Extracted records
--- START ---
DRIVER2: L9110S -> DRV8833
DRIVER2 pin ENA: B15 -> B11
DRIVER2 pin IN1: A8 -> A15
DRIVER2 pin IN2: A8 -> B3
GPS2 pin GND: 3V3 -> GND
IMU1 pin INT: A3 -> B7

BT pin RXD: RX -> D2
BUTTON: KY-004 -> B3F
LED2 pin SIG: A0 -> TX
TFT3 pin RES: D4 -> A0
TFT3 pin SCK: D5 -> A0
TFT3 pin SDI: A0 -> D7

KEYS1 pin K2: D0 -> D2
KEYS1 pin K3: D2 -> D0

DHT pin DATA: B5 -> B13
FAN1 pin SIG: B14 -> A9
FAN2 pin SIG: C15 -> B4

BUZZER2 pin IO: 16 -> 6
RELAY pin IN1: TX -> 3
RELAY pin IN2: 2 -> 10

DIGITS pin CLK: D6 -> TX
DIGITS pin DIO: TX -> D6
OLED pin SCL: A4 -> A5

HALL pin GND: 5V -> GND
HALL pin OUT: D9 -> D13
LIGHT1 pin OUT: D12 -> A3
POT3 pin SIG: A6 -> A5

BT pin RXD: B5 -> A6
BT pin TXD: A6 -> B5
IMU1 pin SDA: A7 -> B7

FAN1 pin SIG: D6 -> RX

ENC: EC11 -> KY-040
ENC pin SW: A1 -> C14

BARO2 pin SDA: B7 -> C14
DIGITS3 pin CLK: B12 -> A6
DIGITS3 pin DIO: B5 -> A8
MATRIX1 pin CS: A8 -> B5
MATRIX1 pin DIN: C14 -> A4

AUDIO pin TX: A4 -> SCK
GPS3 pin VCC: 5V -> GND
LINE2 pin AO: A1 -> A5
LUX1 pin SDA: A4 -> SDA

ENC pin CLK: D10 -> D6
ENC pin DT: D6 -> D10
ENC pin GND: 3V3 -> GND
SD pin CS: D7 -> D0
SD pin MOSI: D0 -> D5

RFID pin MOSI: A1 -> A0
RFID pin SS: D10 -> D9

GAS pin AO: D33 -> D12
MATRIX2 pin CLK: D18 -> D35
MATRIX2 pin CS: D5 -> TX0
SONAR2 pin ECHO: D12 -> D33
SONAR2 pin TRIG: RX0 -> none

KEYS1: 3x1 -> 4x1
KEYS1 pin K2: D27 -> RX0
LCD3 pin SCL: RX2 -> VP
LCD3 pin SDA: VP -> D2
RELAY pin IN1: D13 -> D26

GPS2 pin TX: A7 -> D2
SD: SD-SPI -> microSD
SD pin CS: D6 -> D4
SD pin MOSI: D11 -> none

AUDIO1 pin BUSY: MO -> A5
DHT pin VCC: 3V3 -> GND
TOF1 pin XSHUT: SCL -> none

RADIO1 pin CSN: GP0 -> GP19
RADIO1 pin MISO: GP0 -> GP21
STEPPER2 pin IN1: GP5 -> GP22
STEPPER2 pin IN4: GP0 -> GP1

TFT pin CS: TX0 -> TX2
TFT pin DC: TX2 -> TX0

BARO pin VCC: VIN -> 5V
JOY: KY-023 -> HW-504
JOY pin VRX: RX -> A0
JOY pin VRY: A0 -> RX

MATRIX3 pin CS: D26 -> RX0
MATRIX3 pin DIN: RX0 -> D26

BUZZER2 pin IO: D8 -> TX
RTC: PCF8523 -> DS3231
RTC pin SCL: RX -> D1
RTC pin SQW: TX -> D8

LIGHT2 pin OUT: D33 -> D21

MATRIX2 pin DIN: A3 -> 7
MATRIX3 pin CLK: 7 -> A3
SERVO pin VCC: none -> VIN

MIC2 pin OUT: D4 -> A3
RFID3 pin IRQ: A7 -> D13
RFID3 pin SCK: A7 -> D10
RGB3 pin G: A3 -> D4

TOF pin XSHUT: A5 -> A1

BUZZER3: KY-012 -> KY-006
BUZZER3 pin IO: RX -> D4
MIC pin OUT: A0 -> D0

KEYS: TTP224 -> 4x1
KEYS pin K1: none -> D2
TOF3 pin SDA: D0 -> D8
--- END ---
→ **WHAT TO WORK ON**
Each entry, from start to finish, must be restated exactly.

→ **YOUR SOLUTION**
DRIVER2: L9110S -> DRV8833
DRIVER2 pin ENA: B15 -> B11
DRIVER2 pin IN1: A8 -> A15
DRIVER2 pin IN2: A8 -> B3
GPS2 pin GND: 3V3 -> GND
IMU1 pin INT: A3 -> B7

BT pin RXD: RX -> D2
BUTTON: KY-004 -> B3F
LED2 pin SIG: A0 -> TX
TFT3 pin RES: D4 -> A0
TFT3 pin SCK: D5 -> A0
TFT3 pin SDI: A0 -> D7

KEYS1 pin K2: D0 -> D2
KEYS1 pin K3: D2 -> D0

DHT pin DATA: B5 -> B13
FAN1 pin SIG: B14 -> A9
FAN2 pin SIG: C15 -> B4

BUZZER2 pin IO: 16 -> 6
RELAY pin IN1: TX -> 3
RELAY pin IN2: 2 -> 10

DIGITS pin CLK: D6 -> TX
DIGITS pin DIO: TX -> D6
OLED pin SCL: A4 -> A5

HALL pin GND: 5V -> GND
HALL pin OUT: D9 -> D13
LIGHT1 pin OUT: D12 -> A3
POT3 pin SIG: A6 -> A5

BT pin RXD: B5 -> A6
BT pin TXD: A6 -> B5
IMU1 pin SDA: A7 -> B7

FAN1 pin SIG: D6 -> RX

ENC: EC11 -> KY-040
ENC pin SW: A1 -> C14

BARO2 pin SDA: B7 -> C14
DIGITS3 pin CLK: B12 -> A6
DIGITS3 pin DIO: B5 -> A8
MATRIX1 pin CS: A8 -> B5
MATRIX1 pin DIN: C14 -> A4

AUDIO pin TX: A4 -> SCK
GPS3 pin VCC: 5V -> GND
LINE2 pin AO: A1 -> A5
LUX1 pin SDA: A4 -> SDA

ENC pin CLK: D10 -> D6
ENC pin DT: D6 -> D10
ENC pin GND: 3V3 -> GND
SD pin CS: D7 -> D0
SD pin MOSI: D0 -> D5

RFID pin MOSI: A1 -> A0
RFID pin SS: D10 -> D9

GAS pin AO: D33 -> D12
MATRIX2 pin CLK: D18 -> D35
MATRIX2 pin CS: D5 -> TX0
SONAR2 pin ECHO: D12 -> D33
SONAR2 pin TRIG: RX0 -> none

KEYS1: 3x1 -> 4x1
KEYS1 pin K2: D27 -> RX0
LCD3 pin SCL: RX2 -> VP
LCD3 pin SDA: VP -> D2
RELAY pin IN1: D13 -> D26

GPS2 pin TX: A7 -> D2
SD: SD-SPI -> microSD
SD pin CS: D6 -> D4
SD pin MOSI: D11 -> none

AUDIO1 pin BUSY: MO -> A5
DHT pin VCC: 3V3 -> GND
TOF1 pin XSHUT: SCL -> none

RADIO1 pin CSN: GP0 -> GP19
RADIO1 pin MISO: GP0 -> GP21
STEPPER2 pin IN1: GP5 -> GP22
STEPPER2 pin IN4: GP0 -> GP1

TFT pin CS: TX0 -> TX2
TFT pin DC: TX2 -> TX0

BARO pin VCC: VIN -> 5V
JOY: KY-023 -> HW-504
JOY pin VRX: RX -> A0
JOY pin VRY: A0 -> RX

MATRIX3 pin CS: D26 -> RX0
MATRIX3 pin DIN: RX0 -> D26

BUZZER2 pin IO: D8 -> TX
RTC: PCF8523 -> DS3231
RTC pin SCL: RX -> D1
RTC pin SQW: TX -> D8

LIGHT2 pin OUT: D33 -> D21

MATRIX2 pin DIN: A3 -> 7
MATRIX3 pin CLK: 7 -> A3
SERVO pin VCC: none -> VIN

MIC2 pin OUT: D4 -> A3
RFID3 pin IRQ: A7 -> D13
RFID3 pin SCK: A7 -> D10
RGB3 pin G: A3 -> D4

TOF pin XSHUT: A5 -> A1

BUZZER3: KY-012 -> KY-006
BUZZER3 pin IO: RX -> D4
MIC pin OUT: A0 -> D0

KEYS: TTP224 -> 4x1
KEYS pin K1: none -> D2
TOF3 pin SDA: D0 -> D8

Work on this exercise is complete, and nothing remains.